═══ THE RECORDS ═══

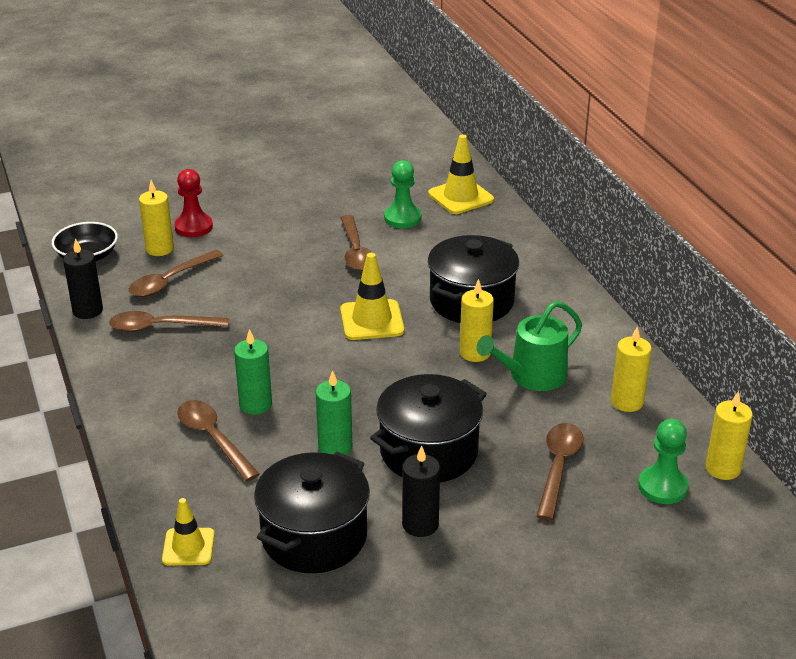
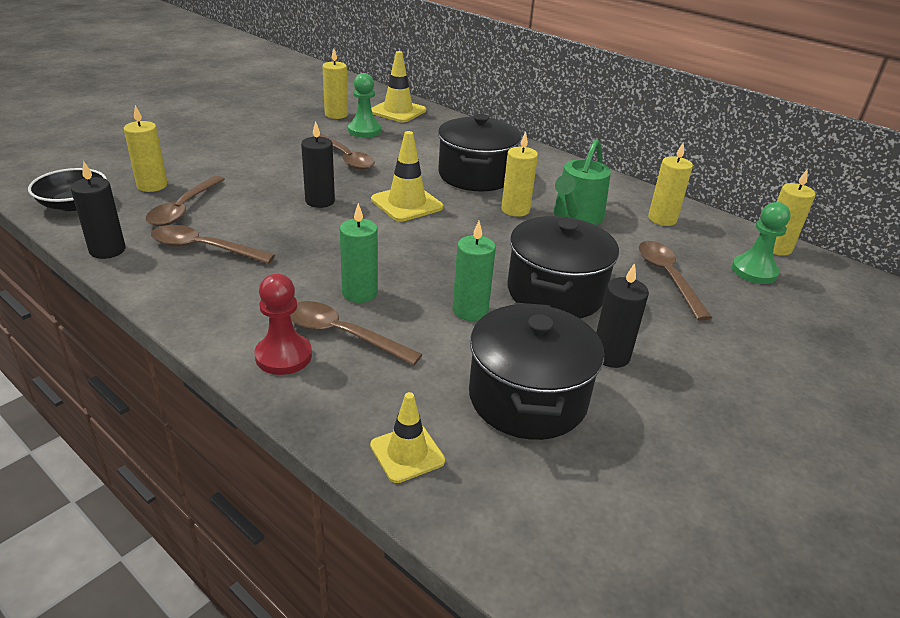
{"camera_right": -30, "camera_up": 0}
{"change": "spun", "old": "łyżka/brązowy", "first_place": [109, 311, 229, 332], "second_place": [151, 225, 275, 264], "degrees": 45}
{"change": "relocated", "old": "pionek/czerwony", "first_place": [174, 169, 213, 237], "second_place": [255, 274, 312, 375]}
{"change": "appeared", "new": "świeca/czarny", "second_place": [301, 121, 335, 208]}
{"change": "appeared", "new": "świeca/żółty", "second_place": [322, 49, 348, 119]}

═══

→ **YOUR GOAL**:
Lines that contain "appeared" are the result; find them in the entries above and copy each one.

→ **SOLUTION**:
{"change": "appeared", "new": "świeca/czarny", "second_place": [301, 121, 335, 208]}
{"change": "appeared", "new": "świeca/żółty", "second_place": [322, 49, 348, 119]}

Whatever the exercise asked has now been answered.